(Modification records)
BEGIN

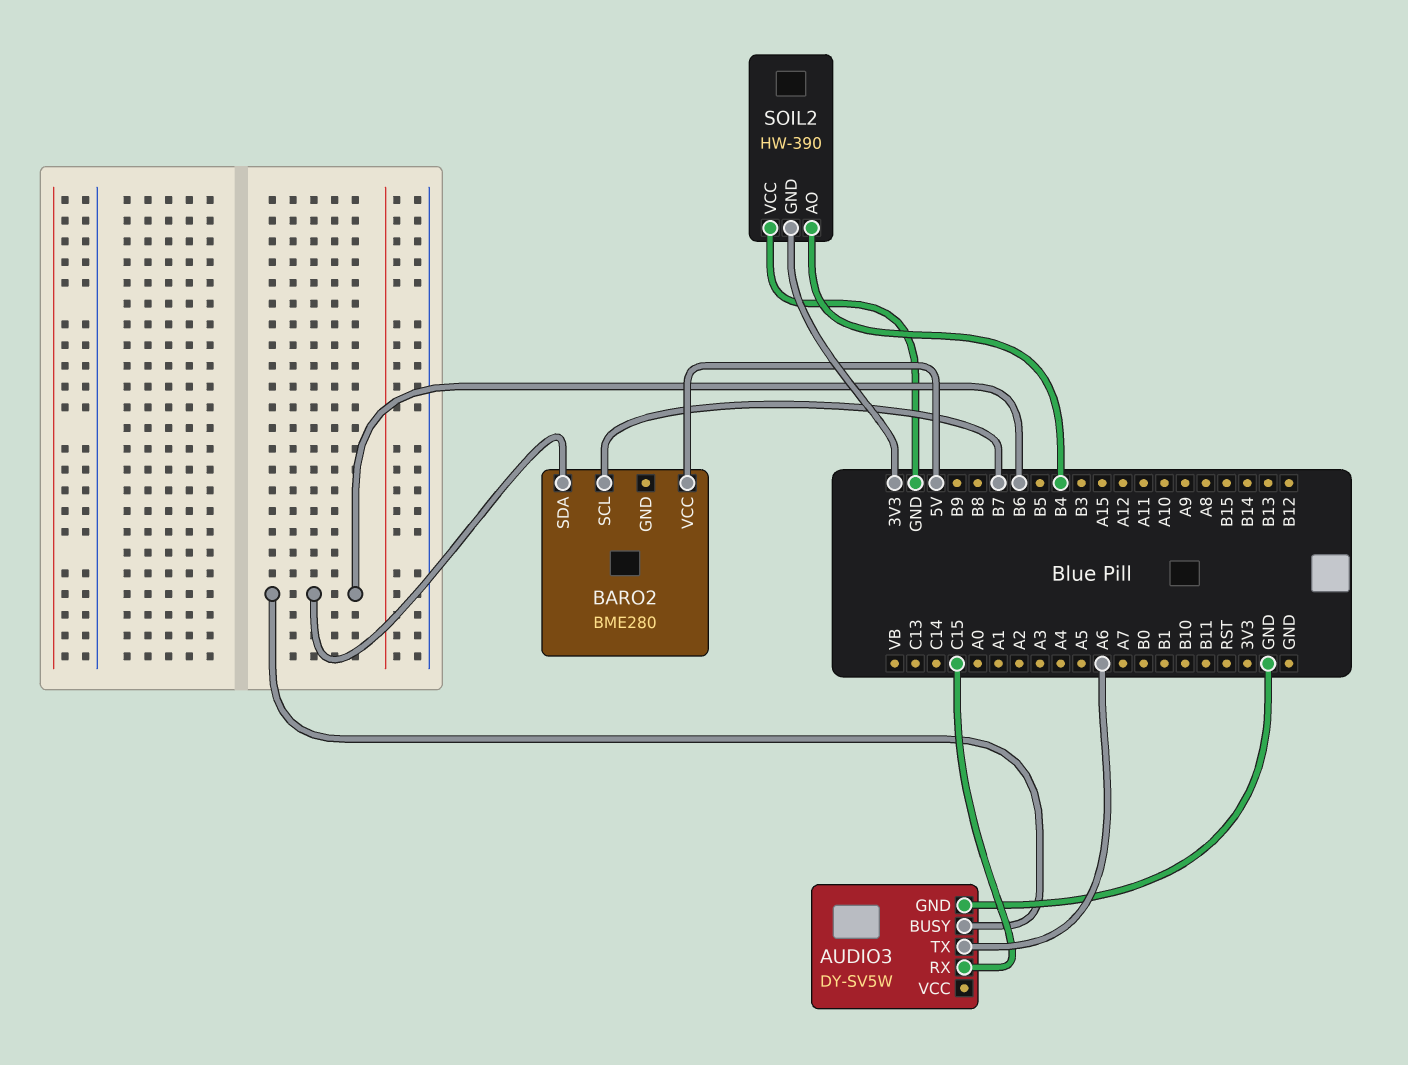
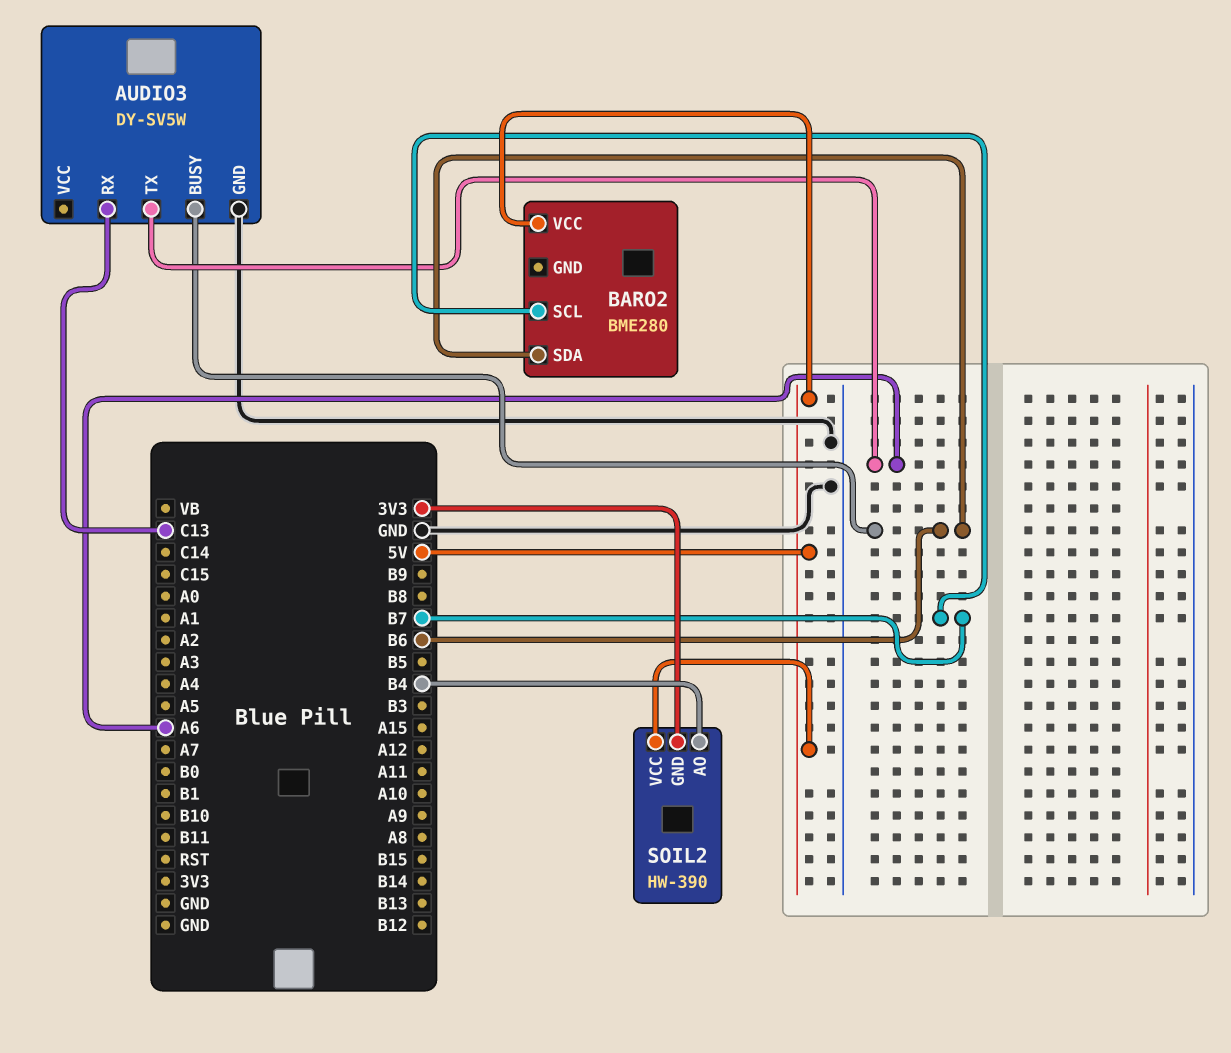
AUDIO3 pin RX: C15 -> C13
SOIL2 pin VCC: GND -> 5V

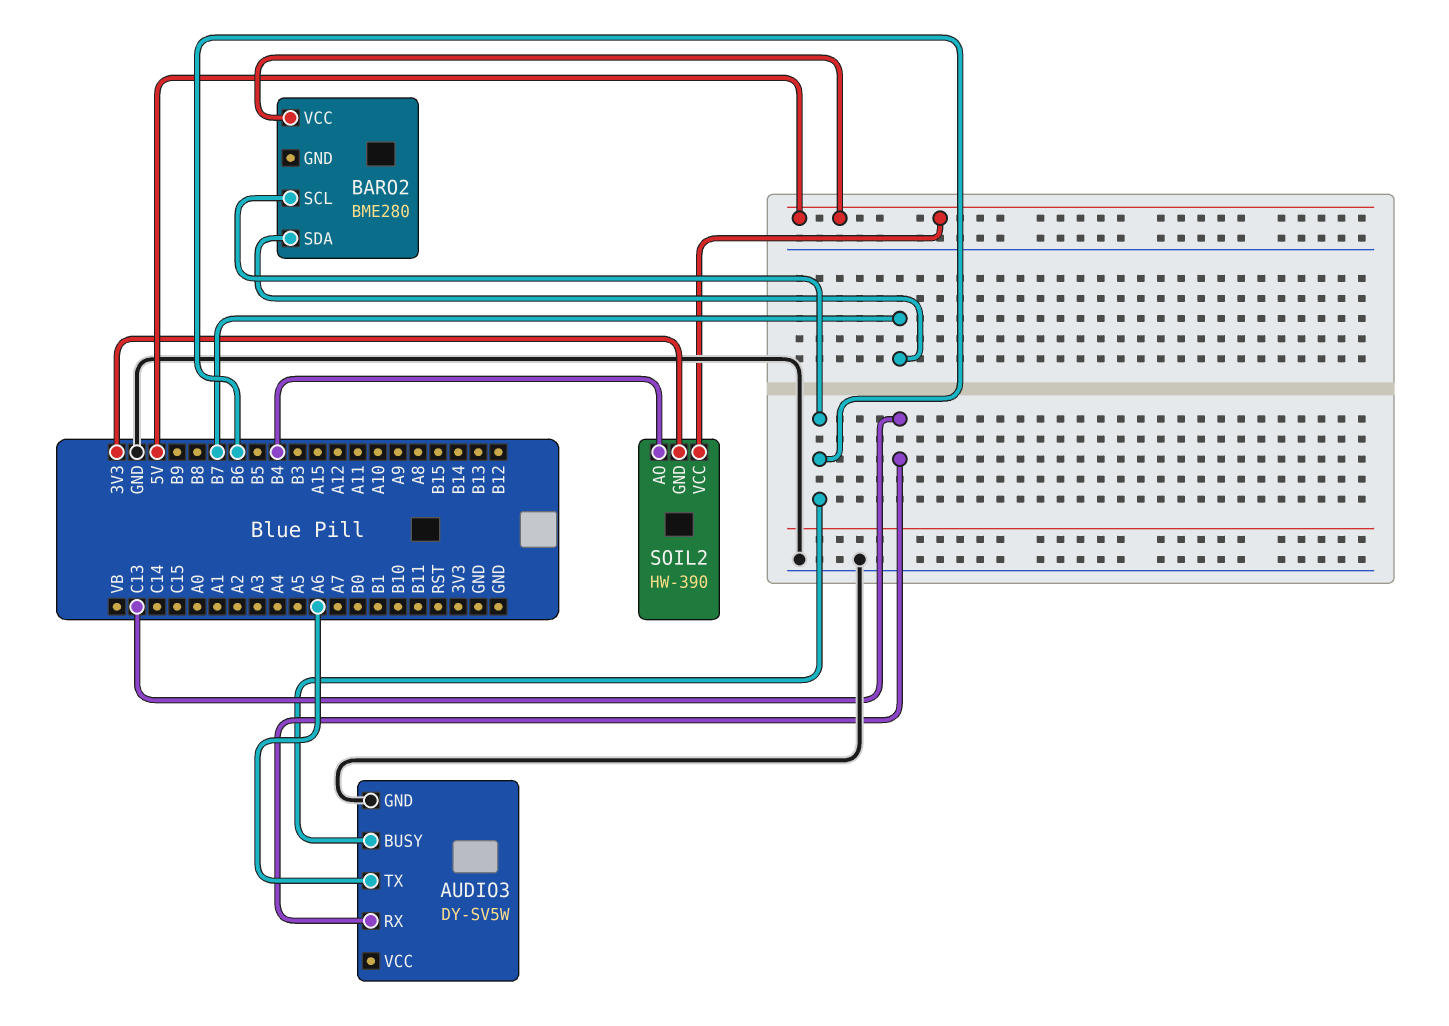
BARO2 pin SCL: B7 -> B6
BARO2 pin SDA: B6 -> B7

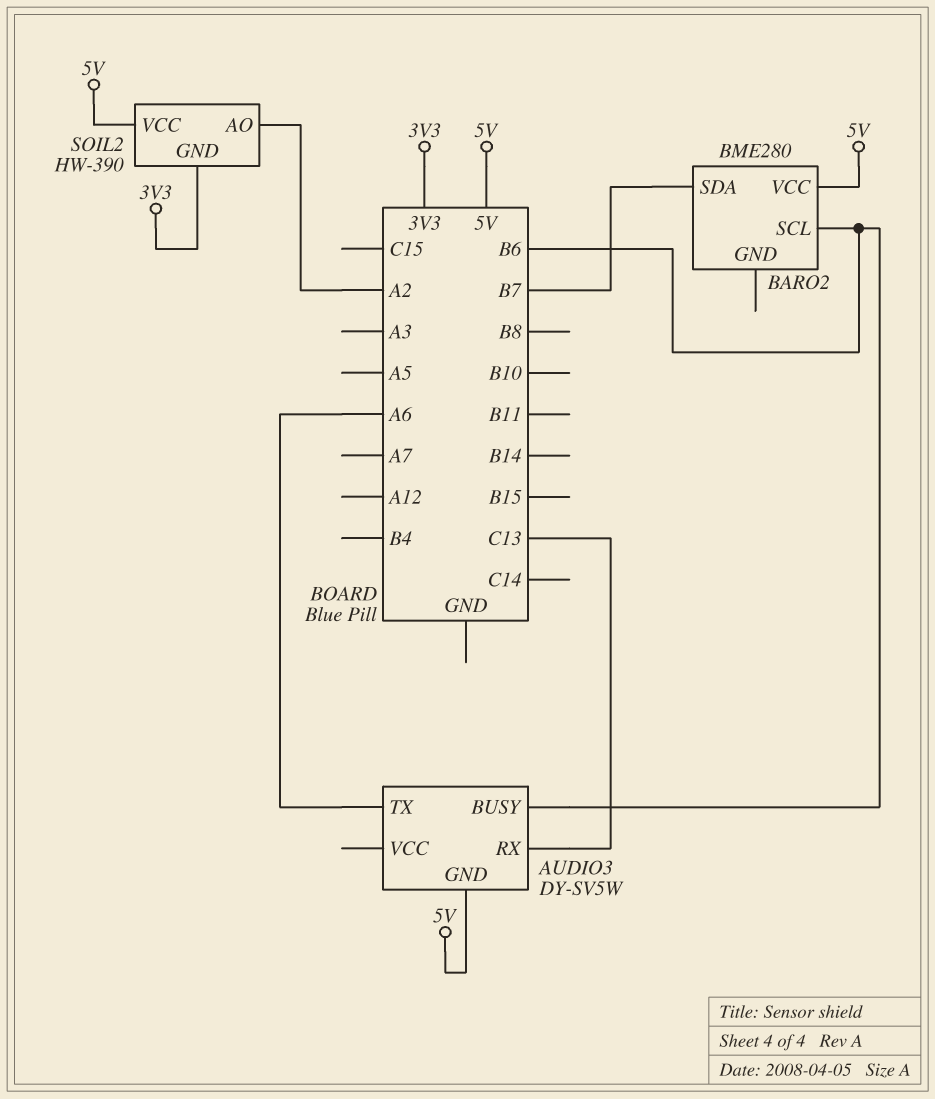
AUDIO3 pin GND: GND -> 5V
SOIL2 pin AO: B4 -> A2

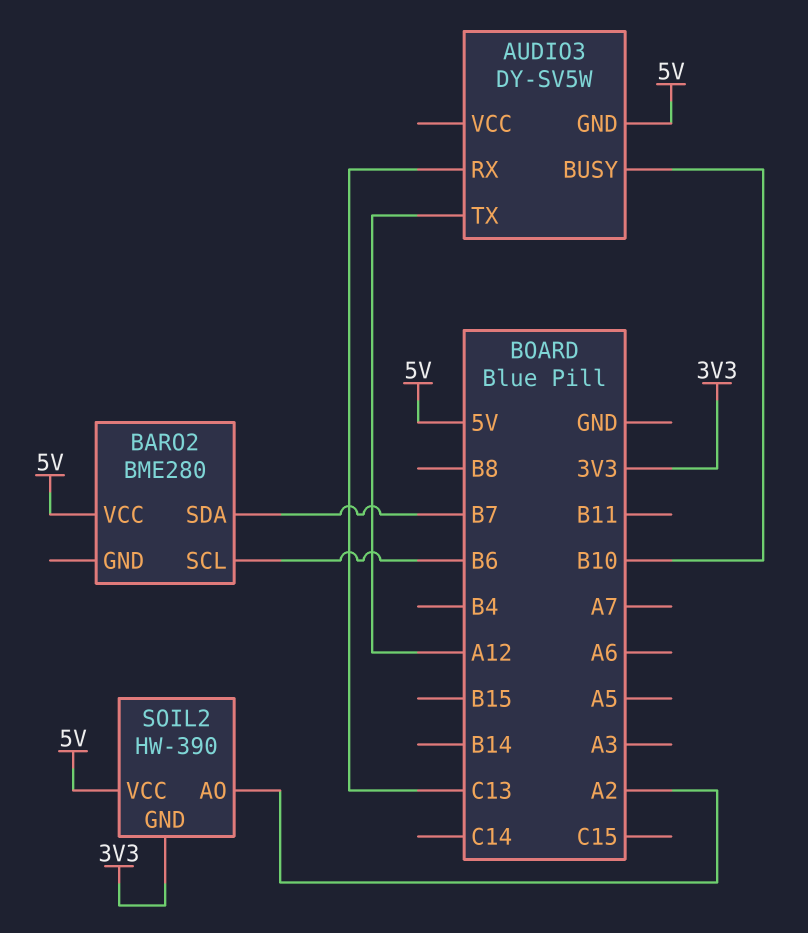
AUDIO3 pin BUSY: B6 -> B10
AUDIO3 pin TX: A6 -> A12

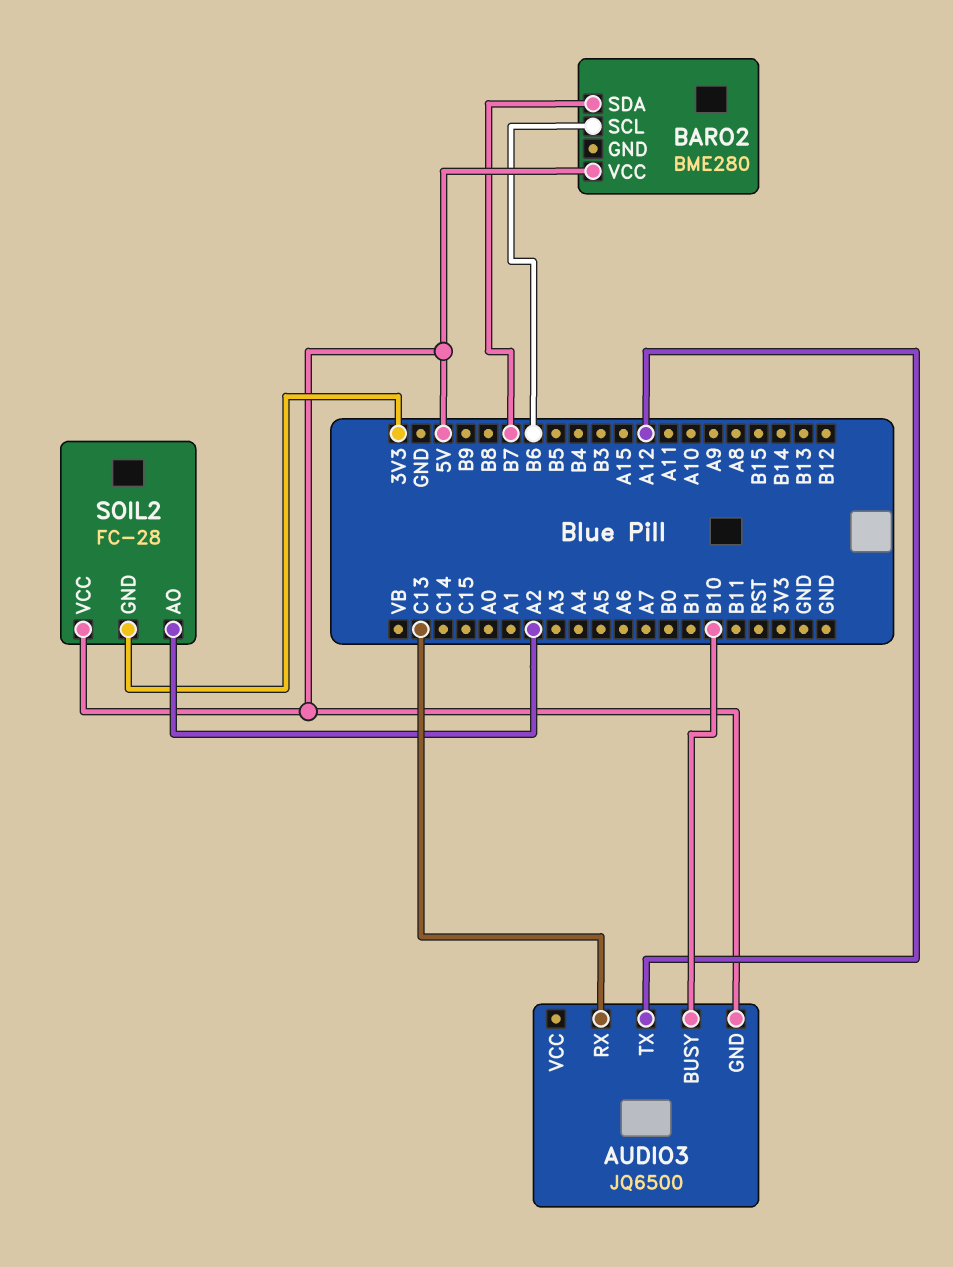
AUDIO3: DY-SV5W -> JQ6500
SOIL2: HW-390 -> FC-28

END

**TASK OBJECTIVE:** Apart from the pictures, all of the data must be duplicated exactly as shown above.

**TASK RESPONSE:**
AUDIO3 pin RX: C15 -> C13
SOIL2 pin VCC: GND -> 5V

BARO2 pin SCL: B7 -> B6
BARO2 pin SDA: B6 -> B7

AUDIO3 pin GND: GND -> 5V
SOIL2 pin AO: B4 -> A2

AUDIO3 pin BUSY: B6 -> B10
AUDIO3 pin TX: A6 -> A12

AUDIO3: DY-SV5W -> JQ6500
SOIL2: HW-390 -> FC-28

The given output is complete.